Each line in the listing below that contains "cœur" should be returned.

| DATA UNDER STUDY |
_____
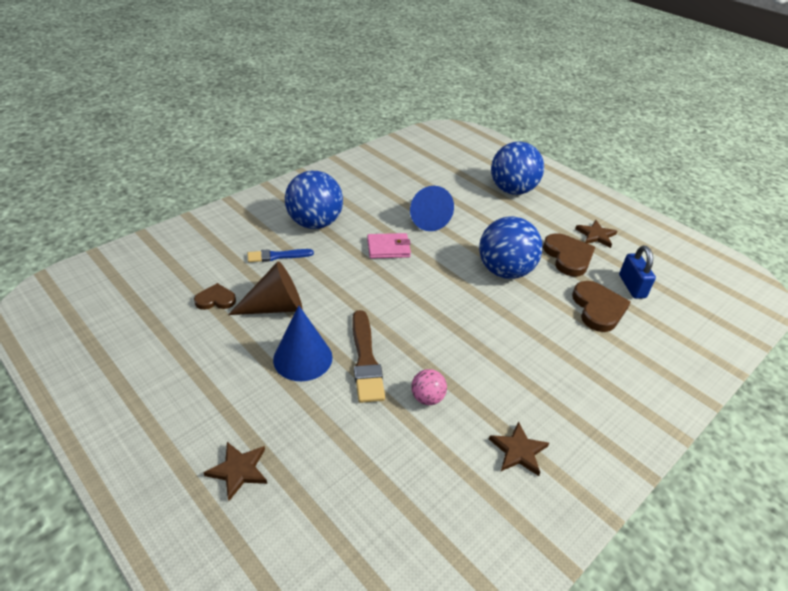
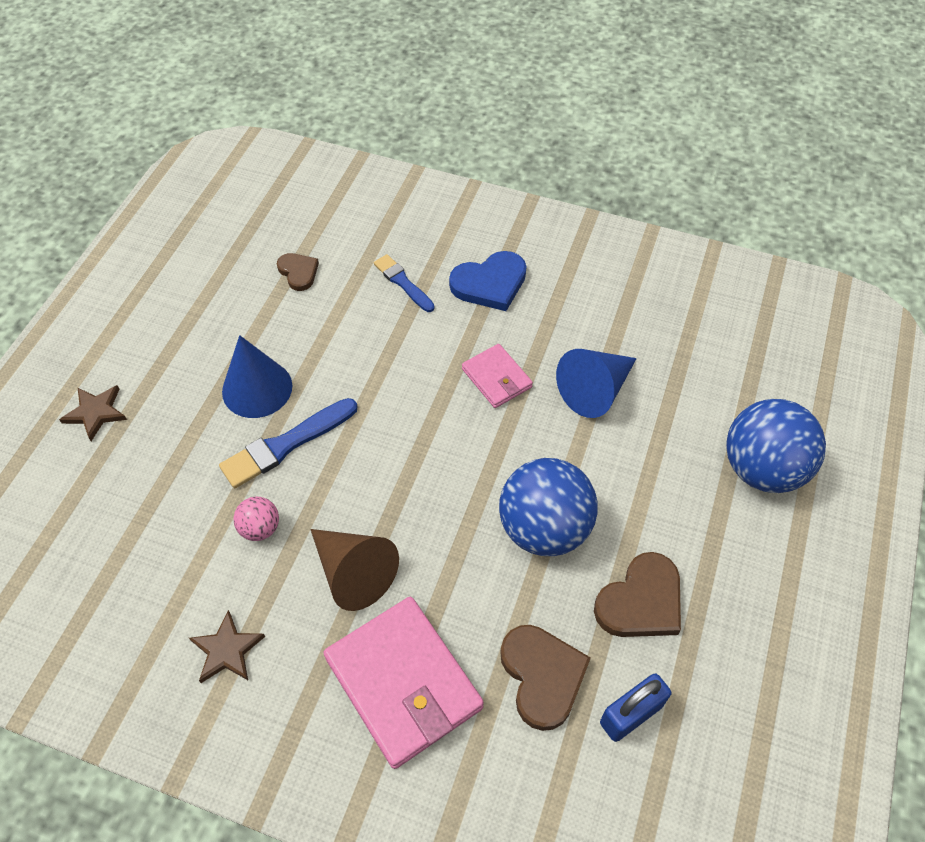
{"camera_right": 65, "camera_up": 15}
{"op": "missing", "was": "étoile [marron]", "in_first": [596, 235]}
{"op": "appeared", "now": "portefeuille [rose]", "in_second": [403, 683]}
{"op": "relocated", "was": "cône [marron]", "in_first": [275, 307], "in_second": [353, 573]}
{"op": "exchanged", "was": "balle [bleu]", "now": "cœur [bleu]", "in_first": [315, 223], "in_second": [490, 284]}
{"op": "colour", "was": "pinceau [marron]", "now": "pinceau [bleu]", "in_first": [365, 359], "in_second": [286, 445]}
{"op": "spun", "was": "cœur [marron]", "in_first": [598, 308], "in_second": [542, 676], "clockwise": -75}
_____
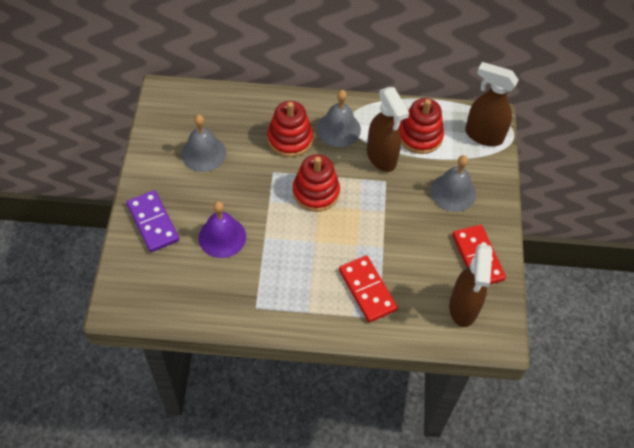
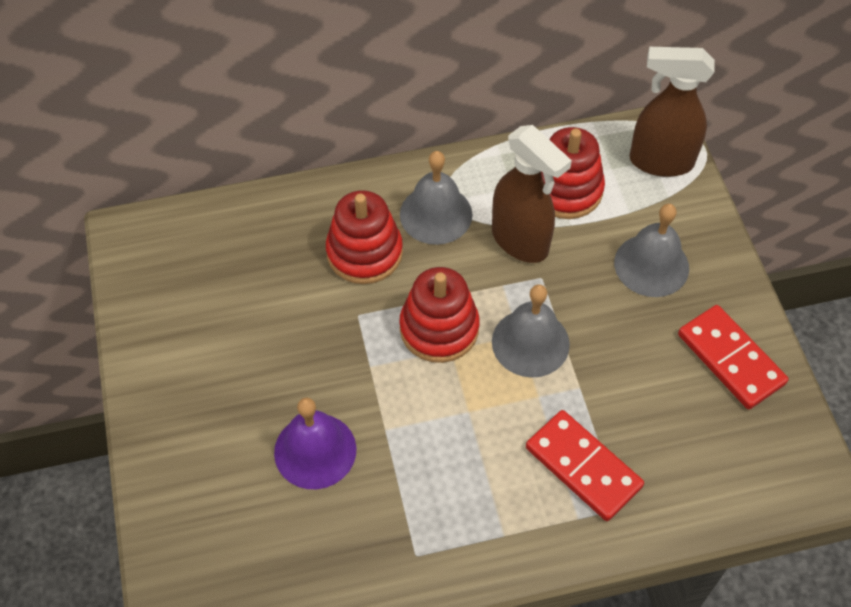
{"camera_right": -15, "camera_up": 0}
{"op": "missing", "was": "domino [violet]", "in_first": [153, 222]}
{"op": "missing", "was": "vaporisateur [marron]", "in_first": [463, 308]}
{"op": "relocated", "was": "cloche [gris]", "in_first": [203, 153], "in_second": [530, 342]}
_____
| SOLVED PROBLEM |
{"op": "exchanged", "was": "balle [bleu]", "now": "cœur [bleu]", "in_first": [315, 223], "in_second": [490, 284]}
{"op": "spun", "was": "cœur [marron]", "in_first": [598, 308], "in_second": [542, 676], "clockwise": -75}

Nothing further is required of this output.